## DATASET RECORDS
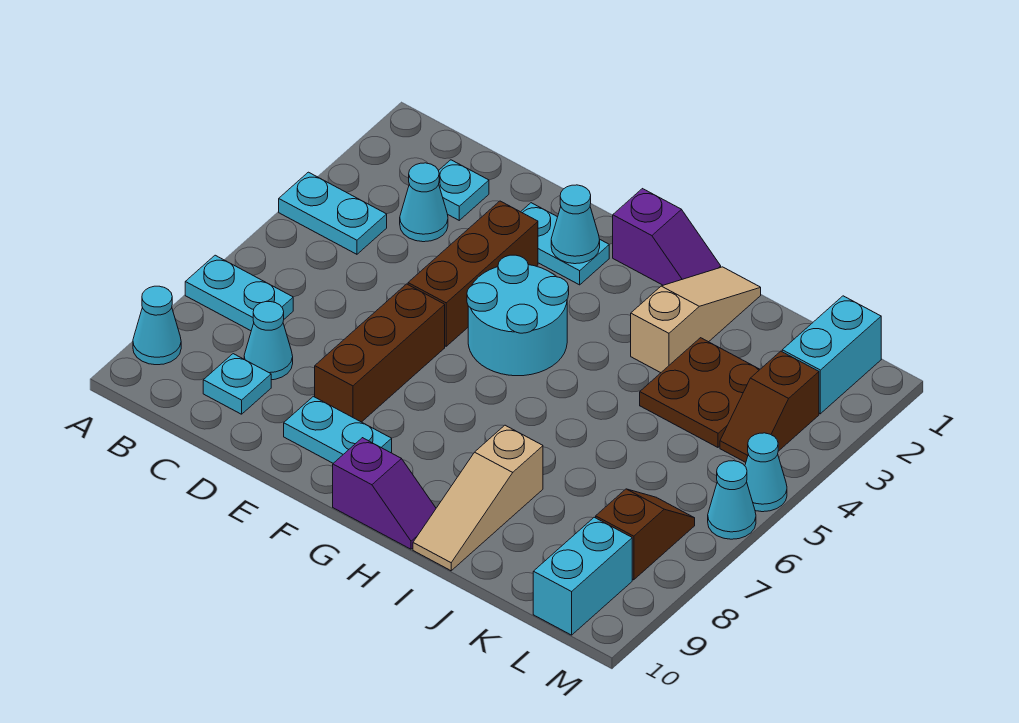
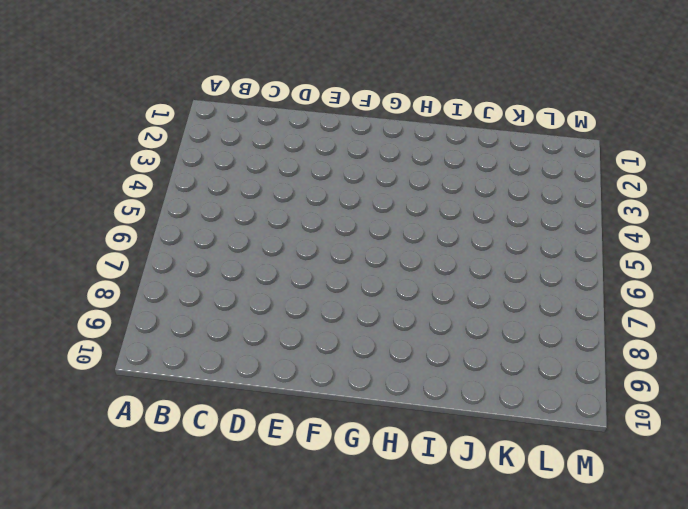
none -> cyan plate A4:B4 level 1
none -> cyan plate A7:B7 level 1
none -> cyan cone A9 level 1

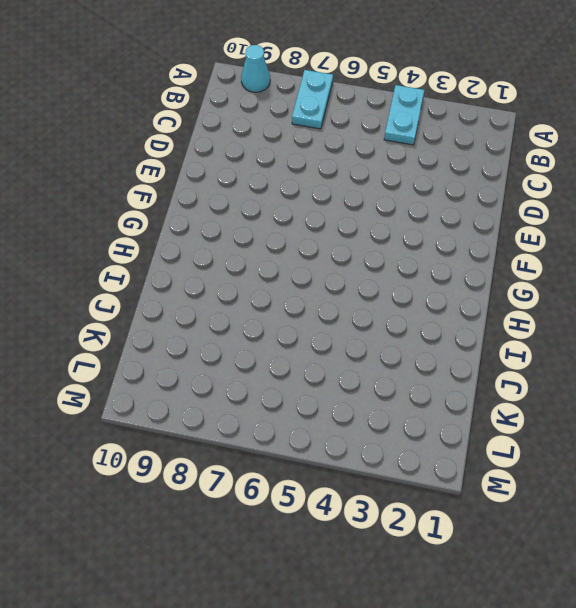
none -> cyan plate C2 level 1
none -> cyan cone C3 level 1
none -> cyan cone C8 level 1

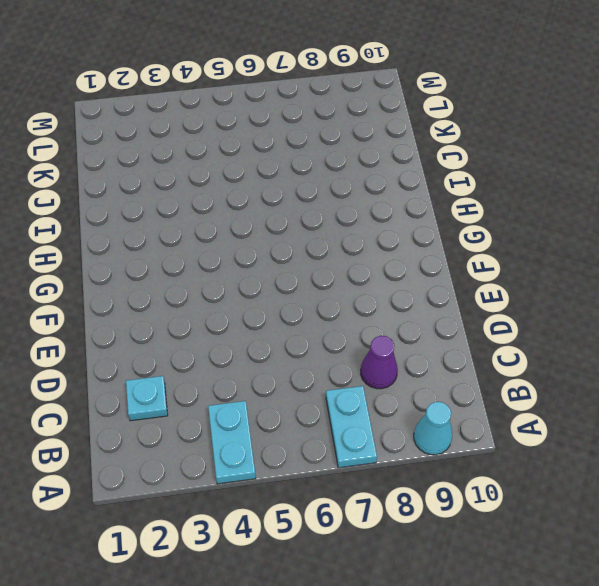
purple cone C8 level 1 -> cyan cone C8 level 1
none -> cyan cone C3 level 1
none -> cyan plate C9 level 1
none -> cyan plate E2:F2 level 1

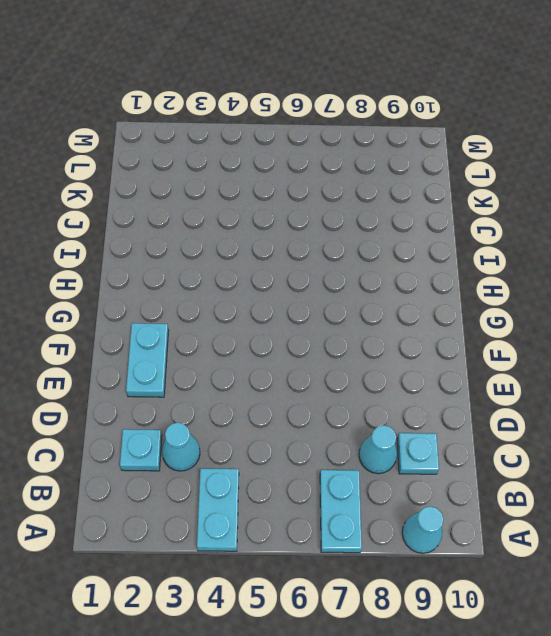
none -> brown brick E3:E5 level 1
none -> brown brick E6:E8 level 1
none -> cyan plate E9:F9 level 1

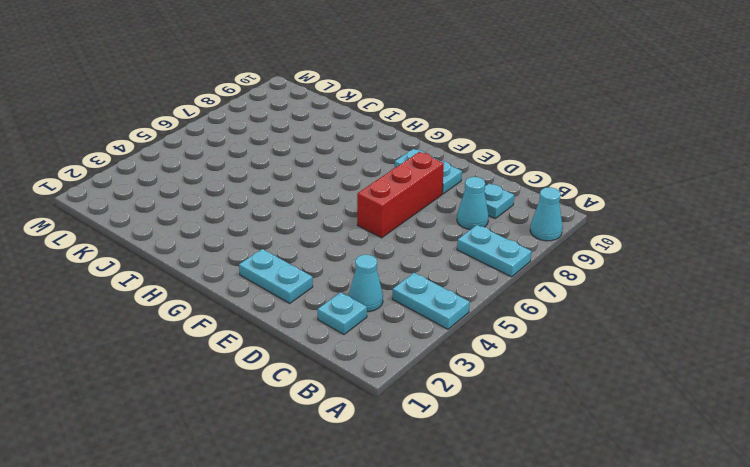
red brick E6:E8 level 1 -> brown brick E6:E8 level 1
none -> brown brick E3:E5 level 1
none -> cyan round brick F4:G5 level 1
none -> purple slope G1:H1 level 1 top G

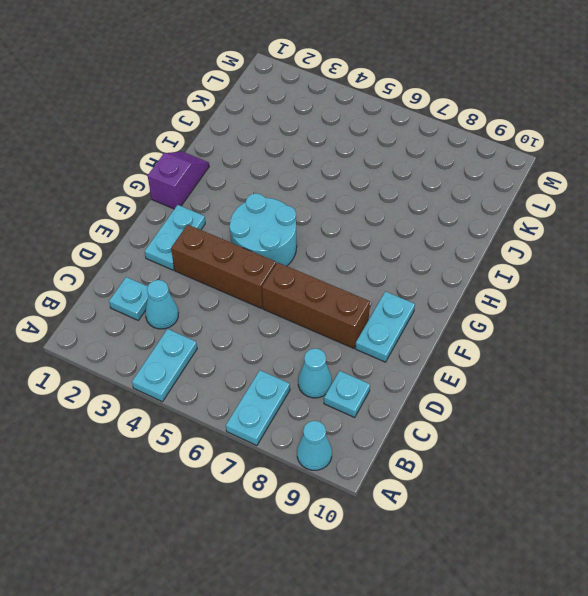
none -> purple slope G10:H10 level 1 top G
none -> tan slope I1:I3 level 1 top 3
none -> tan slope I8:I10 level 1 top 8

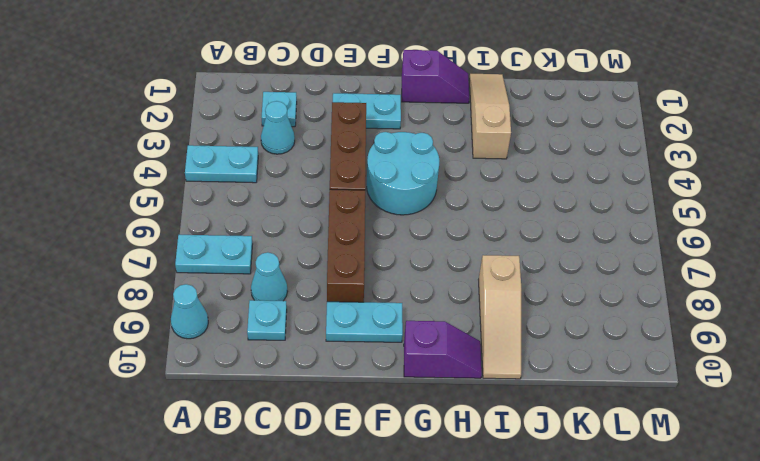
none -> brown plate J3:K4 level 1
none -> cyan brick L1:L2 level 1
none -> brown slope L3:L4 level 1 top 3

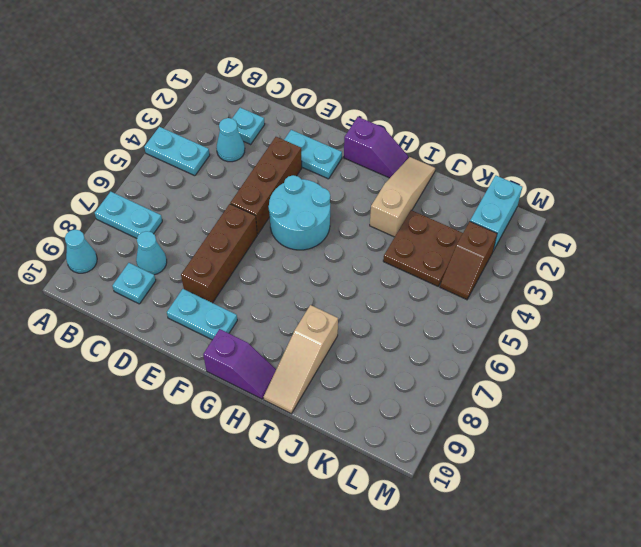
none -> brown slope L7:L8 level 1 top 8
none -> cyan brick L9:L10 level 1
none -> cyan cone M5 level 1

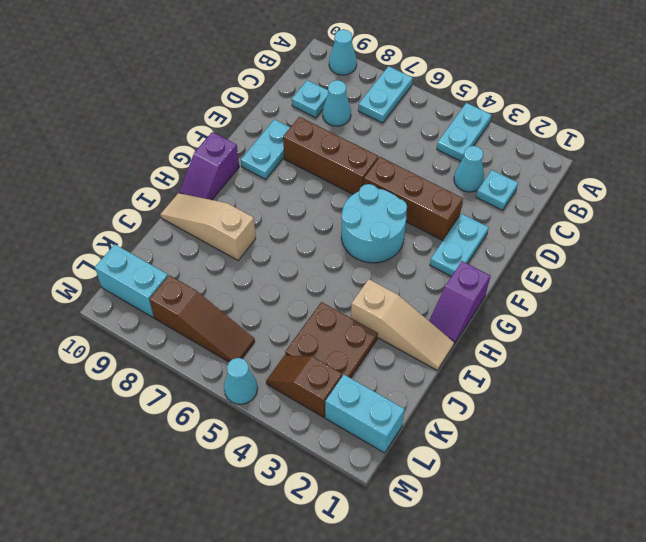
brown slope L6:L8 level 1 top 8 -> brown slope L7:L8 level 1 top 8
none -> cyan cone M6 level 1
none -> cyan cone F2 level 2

## YOUR TASK
Starting at the line that contains "purple cone C8", retype each line through the final one in the listing, with both ends kept and the pictures omitted.

## RESULT OF THIS EXERCISE
purple cone C8 level 1 -> cyan cone C8 level 1
none -> cyan cone C3 level 1
none -> cyan plate C9 level 1
none -> cyan plate E2:F2 level 1

none -> brown brick E3:E5 level 1
none -> brown brick E6:E8 level 1
none -> cyan plate E9:F9 level 1

red brick E6:E8 level 1 -> brown brick E6:E8 level 1
none -> brown brick E3:E5 level 1
none -> cyan round brick F4:G5 level 1
none -> purple slope G1:H1 level 1 top G

none -> purple slope G10:H10 level 1 top G
none -> tan slope I1:I3 level 1 top 3
none -> tan slope I8:I10 level 1 top 8

none -> brown plate J3:K4 level 1
none -> cyan brick L1:L2 level 1
none -> brown slope L3:L4 level 1 top 3

none -> brown slope L7:L8 level 1 top 8
none -> cyan brick L9:L10 level 1
none -> cyan cone M5 level 1

brown slope L6:L8 level 1 top 8 -> brown slope L7:L8 level 1 top 8
none -> cyan cone M6 level 1
none -> cyan cone F2 level 2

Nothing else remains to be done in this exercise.